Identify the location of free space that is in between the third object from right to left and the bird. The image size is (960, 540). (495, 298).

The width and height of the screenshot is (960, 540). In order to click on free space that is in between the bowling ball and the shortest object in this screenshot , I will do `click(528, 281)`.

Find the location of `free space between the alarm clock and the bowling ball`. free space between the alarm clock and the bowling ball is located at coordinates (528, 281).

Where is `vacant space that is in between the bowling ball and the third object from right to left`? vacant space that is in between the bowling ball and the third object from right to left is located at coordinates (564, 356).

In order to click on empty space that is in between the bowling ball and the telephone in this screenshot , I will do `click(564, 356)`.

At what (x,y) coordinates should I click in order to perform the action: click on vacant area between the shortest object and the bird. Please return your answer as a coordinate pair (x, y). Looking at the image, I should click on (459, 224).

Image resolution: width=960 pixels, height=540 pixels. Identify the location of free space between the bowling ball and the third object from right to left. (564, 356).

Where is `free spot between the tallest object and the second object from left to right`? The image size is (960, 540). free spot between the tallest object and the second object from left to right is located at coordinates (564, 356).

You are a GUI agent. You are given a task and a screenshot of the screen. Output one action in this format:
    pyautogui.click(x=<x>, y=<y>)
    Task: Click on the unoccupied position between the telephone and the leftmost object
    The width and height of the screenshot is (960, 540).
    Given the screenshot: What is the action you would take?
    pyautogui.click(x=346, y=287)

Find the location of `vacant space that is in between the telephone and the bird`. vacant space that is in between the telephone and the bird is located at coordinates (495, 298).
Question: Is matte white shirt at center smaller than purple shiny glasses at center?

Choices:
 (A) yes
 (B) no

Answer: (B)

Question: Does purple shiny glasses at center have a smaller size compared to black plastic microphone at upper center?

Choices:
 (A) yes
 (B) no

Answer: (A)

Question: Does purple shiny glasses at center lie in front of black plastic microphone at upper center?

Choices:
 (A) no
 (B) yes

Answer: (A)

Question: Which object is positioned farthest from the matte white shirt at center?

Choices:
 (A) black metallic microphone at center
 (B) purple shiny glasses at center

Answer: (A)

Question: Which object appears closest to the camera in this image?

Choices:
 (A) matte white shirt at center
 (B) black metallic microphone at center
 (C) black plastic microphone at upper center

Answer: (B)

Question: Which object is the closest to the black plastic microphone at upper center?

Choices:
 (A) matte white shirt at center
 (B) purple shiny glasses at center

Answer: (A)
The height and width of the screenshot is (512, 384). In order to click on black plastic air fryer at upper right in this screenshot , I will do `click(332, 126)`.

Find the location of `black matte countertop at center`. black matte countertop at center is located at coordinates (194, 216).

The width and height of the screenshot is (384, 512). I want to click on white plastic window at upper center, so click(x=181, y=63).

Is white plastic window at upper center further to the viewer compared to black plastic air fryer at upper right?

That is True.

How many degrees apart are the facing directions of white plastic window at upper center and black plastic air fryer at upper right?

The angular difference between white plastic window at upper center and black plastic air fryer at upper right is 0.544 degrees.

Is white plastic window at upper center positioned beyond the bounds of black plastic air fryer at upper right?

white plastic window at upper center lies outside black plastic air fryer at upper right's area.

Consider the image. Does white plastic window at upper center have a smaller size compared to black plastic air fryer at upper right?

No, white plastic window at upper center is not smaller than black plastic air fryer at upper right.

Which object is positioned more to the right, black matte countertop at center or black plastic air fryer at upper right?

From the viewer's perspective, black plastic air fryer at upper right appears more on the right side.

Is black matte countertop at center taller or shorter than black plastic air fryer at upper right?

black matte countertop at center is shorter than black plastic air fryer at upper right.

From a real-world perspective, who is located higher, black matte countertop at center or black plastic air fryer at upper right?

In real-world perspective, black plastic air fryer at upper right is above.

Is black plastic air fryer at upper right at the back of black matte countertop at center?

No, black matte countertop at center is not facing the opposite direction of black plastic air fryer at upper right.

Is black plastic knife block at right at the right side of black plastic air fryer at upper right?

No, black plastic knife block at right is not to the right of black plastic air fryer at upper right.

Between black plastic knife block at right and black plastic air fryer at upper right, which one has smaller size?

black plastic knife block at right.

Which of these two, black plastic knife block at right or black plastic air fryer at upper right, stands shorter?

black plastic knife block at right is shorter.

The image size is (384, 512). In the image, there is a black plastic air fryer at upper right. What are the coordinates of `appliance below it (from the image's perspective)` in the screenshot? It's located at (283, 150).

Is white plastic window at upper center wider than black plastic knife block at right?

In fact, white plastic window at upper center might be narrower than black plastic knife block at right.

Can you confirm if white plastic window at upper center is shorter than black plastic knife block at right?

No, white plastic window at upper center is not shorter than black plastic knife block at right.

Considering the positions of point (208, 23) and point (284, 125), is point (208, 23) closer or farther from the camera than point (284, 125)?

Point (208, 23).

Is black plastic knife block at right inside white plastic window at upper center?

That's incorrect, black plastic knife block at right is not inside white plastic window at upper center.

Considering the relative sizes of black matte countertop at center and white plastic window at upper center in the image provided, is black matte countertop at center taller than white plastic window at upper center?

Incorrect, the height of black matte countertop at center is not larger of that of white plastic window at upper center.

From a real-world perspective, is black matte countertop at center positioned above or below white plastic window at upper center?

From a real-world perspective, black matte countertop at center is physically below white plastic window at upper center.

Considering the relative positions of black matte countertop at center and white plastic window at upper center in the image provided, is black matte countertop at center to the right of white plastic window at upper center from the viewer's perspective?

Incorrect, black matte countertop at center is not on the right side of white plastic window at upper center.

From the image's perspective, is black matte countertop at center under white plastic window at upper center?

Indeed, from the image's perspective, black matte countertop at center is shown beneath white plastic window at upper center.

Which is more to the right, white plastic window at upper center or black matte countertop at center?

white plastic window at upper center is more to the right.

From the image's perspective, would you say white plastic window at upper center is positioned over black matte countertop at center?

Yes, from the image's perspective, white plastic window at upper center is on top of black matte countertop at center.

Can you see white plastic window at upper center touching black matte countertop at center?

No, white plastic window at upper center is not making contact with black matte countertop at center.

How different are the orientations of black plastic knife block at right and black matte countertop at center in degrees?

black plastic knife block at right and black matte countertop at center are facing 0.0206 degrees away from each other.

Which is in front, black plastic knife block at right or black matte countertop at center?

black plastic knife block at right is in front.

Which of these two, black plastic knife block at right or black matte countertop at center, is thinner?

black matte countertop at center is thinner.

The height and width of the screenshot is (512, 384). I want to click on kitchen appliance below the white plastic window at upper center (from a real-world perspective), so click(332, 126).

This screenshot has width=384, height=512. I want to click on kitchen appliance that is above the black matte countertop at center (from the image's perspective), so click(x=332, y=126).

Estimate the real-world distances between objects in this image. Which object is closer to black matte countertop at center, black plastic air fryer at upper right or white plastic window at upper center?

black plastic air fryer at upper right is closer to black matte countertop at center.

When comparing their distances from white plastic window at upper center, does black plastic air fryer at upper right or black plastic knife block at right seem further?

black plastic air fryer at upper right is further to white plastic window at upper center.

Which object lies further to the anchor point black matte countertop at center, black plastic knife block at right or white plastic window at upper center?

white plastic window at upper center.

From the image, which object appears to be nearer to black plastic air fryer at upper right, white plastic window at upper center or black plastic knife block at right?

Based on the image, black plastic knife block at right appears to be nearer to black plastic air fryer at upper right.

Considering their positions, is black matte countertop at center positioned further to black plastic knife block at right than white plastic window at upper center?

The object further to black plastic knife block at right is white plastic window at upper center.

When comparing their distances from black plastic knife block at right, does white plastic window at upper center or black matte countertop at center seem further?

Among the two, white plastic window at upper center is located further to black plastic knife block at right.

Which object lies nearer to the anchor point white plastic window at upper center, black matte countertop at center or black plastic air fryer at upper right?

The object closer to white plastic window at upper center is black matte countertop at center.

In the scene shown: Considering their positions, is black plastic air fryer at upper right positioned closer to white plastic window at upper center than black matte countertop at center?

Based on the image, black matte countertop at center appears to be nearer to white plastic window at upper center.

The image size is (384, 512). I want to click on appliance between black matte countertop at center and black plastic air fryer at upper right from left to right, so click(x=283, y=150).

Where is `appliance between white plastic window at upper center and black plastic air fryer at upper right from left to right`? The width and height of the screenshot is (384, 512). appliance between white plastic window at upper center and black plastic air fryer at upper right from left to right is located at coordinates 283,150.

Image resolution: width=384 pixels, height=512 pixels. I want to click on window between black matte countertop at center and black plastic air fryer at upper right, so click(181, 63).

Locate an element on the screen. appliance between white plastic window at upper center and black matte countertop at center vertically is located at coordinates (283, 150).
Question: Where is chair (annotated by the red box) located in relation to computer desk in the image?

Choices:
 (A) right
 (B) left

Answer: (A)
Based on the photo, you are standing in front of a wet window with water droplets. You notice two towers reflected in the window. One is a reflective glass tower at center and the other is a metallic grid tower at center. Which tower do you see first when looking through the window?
-=-=-
What to do –
Retype everything in the records from the line containing "from each other." down to the line containing "Which is in", including both of those lines.

The answer –
black plastic knife block at right and black matte countertop at center are facing 0.0206 degrees away from each other.

Which is in front, black plastic knife block at right or black matte countertop at center?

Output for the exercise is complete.